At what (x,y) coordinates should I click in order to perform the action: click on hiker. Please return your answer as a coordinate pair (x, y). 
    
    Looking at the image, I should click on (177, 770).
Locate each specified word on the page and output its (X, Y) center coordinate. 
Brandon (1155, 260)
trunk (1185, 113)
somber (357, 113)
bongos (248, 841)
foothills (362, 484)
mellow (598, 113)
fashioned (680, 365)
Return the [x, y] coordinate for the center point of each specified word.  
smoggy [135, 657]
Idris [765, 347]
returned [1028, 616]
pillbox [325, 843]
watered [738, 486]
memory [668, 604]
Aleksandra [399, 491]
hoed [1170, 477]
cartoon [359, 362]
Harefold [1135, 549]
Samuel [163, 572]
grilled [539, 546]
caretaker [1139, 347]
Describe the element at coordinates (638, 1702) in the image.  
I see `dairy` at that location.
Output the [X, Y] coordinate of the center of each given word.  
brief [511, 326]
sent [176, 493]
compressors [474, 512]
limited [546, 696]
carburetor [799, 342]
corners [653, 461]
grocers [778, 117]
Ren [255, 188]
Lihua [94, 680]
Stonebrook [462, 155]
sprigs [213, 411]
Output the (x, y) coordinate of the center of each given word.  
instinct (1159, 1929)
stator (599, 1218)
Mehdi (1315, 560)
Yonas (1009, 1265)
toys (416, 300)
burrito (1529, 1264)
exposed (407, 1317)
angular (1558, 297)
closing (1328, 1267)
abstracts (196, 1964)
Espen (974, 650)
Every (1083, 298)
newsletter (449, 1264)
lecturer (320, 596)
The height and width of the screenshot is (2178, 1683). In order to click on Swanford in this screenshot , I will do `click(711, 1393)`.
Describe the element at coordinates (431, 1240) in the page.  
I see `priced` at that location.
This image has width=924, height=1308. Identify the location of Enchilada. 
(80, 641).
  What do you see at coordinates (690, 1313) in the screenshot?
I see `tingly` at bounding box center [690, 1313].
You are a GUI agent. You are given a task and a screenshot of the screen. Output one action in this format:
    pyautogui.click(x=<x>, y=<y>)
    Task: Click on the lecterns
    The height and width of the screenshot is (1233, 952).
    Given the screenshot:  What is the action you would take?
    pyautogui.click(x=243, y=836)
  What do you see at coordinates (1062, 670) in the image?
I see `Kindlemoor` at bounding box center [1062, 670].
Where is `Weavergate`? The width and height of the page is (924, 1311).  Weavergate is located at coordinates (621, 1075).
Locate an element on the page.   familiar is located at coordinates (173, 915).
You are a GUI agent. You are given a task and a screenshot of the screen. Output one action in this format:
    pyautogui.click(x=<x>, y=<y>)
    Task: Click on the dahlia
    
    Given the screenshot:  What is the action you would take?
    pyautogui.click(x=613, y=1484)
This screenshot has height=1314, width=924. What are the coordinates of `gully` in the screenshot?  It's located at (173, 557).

What the task requires: Copy all the records above, replacing "Describe the element" with "Identify the item" and leaving everything else as it is.

Written reply:
At what (x,y) coordinates should I click in order to perform the action: click on hiker. Please return your answer as a coordinate pair (x, y). 
    
    Looking at the image, I should click on (177, 770).
Locate each specified word on the page and output its (X, Y) center coordinate. 
Brandon (1155, 260)
trunk (1185, 113)
somber (357, 113)
bongos (248, 841)
foothills (362, 484)
mellow (598, 113)
fashioned (680, 365)
Return the [x, y] coordinate for the center point of each specified word.  
smoggy [135, 657]
Idris [765, 347]
returned [1028, 616]
pillbox [325, 843]
watered [738, 486]
memory [668, 604]
Aleksandra [399, 491]
hoed [1170, 477]
cartoon [359, 362]
Harefold [1135, 549]
Samuel [163, 572]
grilled [539, 546]
caretaker [1139, 347]
Identify the item at coordinates (638, 1702) in the image.  
I see `dairy` at that location.
Output the [X, Y] coordinate of the center of each given word.  
brief [511, 326]
sent [176, 493]
compressors [474, 512]
limited [546, 696]
carburetor [799, 342]
corners [653, 461]
grocers [778, 117]
Ren [255, 188]
Lihua [94, 680]
Stonebrook [462, 155]
sprigs [213, 411]
Output the (x, y) coordinate of the center of each given word.  
instinct (1159, 1929)
stator (599, 1218)
Mehdi (1315, 560)
Yonas (1009, 1265)
toys (416, 300)
burrito (1529, 1264)
exposed (407, 1317)
angular (1558, 297)
closing (1328, 1267)
abstracts (196, 1964)
Espen (974, 650)
Every (1083, 298)
newsletter (449, 1264)
lecturer (320, 596)
The height and width of the screenshot is (2178, 1683). In order to click on Swanford in this screenshot , I will do `click(711, 1393)`.
Identify the item at coordinates (431, 1240) in the page.  
I see `priced` at that location.
This image has width=924, height=1308. Identify the location of Enchilada. 
(80, 641).
  What do you see at coordinates (690, 1313) in the screenshot?
I see `tingly` at bounding box center [690, 1313].
You are a GUI agent. You are given a task and a screenshot of the screen. Output one action in this format:
    pyautogui.click(x=<x>, y=<y>)
    Task: Click on the lecterns
    The height and width of the screenshot is (1233, 952).
    Given the screenshot:  What is the action you would take?
    pyautogui.click(x=243, y=836)
  What do you see at coordinates (1062, 670) in the image?
I see `Kindlemoor` at bounding box center [1062, 670].
Where is `Weavergate`? The width and height of the page is (924, 1311).  Weavergate is located at coordinates (621, 1075).
Locate an element on the page.   familiar is located at coordinates (173, 915).
You are a GUI agent. You are given a task and a screenshot of the screen. Output one action in this format:
    pyautogui.click(x=<x>, y=<y>)
    Task: Click on the dahlia
    
    Given the screenshot:  What is the action you would take?
    pyautogui.click(x=613, y=1484)
This screenshot has height=1314, width=924. What are the coordinates of `gully` in the screenshot?  It's located at (173, 557).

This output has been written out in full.